Look for the word "RADIO" in the data below, and copy every line that holds it.

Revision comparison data
════════════════

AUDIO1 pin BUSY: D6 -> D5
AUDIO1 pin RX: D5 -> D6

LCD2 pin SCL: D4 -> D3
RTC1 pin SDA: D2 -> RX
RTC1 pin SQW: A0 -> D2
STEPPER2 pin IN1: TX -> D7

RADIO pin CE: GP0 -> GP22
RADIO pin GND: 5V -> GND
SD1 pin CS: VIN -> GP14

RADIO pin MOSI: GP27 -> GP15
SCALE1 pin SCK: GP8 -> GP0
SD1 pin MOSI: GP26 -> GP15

════════════════

ANSWER BOX =>
RADIO pin CE: GP0 -> GP22
RADIO pin GND: 5V -> GND
RADIO pin MOSI: GP27 -> GP15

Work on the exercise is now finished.